• _Problem to solve_
Lines after the one containing "building: [46,311,153,394] -> none" are to be omitted; print exactly each line from the start of the records up to and including it.

• _Provided information_
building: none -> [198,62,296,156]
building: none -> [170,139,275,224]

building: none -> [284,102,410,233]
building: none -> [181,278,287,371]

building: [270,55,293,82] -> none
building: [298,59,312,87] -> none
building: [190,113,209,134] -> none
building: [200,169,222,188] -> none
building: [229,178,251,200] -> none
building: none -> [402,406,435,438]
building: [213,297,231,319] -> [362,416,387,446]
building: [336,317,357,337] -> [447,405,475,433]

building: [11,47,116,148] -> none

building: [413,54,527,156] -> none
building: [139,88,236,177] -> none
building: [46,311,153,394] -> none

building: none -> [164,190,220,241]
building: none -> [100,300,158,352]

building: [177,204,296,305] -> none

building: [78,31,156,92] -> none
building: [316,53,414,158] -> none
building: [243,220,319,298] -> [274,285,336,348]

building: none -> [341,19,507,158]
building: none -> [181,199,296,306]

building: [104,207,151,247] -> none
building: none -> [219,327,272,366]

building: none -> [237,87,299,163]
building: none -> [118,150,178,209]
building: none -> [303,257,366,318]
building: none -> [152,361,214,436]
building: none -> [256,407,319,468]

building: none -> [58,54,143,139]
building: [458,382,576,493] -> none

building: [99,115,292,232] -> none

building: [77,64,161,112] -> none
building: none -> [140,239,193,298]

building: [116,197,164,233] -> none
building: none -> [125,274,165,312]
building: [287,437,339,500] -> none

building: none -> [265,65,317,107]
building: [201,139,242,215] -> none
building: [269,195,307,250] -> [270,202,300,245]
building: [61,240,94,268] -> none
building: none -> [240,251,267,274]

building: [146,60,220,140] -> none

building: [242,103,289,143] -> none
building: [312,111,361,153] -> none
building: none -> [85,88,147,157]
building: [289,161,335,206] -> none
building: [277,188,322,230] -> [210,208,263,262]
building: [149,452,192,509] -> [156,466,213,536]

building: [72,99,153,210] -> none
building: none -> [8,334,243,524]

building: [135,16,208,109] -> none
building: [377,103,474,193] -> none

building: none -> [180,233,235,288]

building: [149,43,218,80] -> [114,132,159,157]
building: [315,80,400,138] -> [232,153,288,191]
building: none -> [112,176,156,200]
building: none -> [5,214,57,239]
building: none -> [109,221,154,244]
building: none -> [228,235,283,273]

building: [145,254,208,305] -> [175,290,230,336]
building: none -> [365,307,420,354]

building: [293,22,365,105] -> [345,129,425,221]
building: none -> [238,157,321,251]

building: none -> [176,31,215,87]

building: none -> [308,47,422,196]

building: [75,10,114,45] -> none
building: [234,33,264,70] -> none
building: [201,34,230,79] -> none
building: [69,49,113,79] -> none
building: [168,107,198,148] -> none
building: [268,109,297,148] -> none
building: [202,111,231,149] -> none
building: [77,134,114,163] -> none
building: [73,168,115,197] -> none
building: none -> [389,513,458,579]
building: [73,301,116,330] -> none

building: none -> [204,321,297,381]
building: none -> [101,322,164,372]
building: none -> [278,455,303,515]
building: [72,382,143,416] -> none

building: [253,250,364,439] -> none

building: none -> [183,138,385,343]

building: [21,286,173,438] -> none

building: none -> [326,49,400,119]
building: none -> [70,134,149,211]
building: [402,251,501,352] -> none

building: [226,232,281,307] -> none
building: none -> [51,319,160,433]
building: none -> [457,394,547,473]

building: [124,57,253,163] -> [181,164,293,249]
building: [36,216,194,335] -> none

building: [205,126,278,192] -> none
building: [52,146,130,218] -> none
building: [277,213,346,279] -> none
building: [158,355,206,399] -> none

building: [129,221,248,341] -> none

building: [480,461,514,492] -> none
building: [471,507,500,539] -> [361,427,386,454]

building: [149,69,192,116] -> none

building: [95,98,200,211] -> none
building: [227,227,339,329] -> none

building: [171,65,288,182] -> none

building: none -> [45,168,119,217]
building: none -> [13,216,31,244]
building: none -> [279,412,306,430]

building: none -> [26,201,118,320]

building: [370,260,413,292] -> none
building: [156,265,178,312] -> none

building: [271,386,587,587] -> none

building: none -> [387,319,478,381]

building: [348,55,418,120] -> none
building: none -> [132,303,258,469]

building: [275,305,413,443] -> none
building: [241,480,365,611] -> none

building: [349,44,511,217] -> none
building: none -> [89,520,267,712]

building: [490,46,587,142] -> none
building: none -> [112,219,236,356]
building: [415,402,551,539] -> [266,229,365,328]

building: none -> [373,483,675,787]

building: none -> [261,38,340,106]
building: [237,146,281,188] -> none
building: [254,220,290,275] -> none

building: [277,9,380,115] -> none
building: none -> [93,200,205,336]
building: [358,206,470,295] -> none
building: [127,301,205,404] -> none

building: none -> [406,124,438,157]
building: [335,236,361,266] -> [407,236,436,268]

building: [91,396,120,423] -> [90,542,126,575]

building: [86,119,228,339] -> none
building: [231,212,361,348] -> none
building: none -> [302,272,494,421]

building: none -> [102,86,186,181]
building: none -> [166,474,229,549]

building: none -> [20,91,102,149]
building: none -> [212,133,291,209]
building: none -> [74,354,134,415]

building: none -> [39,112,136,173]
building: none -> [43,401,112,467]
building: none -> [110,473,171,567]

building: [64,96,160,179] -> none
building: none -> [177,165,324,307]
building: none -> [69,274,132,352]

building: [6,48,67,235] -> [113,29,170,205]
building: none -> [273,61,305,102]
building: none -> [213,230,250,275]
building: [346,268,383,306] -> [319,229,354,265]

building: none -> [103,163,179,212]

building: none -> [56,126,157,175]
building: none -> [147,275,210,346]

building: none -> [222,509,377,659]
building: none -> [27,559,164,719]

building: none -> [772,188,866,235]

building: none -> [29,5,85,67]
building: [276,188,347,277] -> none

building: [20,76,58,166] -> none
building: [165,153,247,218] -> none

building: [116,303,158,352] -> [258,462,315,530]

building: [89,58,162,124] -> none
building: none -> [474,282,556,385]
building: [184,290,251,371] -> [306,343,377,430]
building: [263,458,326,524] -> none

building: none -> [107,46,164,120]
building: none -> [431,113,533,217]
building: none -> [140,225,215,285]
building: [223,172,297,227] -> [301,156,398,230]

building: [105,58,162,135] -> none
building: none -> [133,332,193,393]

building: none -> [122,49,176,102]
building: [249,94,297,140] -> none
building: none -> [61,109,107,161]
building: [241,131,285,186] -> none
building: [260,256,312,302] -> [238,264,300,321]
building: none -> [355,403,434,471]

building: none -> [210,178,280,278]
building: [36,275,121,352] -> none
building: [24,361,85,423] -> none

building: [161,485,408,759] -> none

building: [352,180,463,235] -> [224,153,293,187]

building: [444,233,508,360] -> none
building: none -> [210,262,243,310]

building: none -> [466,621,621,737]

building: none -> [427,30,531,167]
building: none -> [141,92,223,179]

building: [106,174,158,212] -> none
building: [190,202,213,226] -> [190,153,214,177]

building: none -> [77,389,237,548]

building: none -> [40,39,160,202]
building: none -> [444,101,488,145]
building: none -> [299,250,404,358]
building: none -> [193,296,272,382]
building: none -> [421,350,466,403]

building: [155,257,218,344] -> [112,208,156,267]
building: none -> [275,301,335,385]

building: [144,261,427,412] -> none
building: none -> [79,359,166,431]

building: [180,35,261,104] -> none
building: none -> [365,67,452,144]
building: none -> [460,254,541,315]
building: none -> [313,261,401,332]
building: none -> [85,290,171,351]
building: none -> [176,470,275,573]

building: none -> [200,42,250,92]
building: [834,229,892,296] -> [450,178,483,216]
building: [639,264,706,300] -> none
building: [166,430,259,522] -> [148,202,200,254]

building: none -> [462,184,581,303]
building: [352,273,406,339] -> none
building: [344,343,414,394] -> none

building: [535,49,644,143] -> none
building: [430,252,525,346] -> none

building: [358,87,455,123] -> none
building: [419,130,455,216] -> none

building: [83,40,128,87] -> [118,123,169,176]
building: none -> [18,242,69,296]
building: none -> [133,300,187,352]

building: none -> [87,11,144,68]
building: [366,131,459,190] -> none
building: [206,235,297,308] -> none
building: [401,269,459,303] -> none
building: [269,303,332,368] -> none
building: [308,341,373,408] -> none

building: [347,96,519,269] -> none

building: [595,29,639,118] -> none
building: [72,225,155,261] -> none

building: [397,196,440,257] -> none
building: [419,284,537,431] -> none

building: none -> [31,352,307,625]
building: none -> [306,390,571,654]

• _Exercise response_
building: none -> [198,62,296,156]
building: none -> [170,139,275,224]

building: none -> [284,102,410,233]
building: none -> [181,278,287,371]

building: [270,55,293,82] -> none
building: [298,59,312,87] -> none
building: [190,113,209,134] -> none
building: [200,169,222,188] -> none
building: [229,178,251,200] -> none
building: none -> [402,406,435,438]
building: [213,297,231,319] -> [362,416,387,446]
building: [336,317,357,337] -> [447,405,475,433]

building: [11,47,116,148] -> none

building: [413,54,527,156] -> none
building: [139,88,236,177] -> none
building: [46,311,153,394] -> none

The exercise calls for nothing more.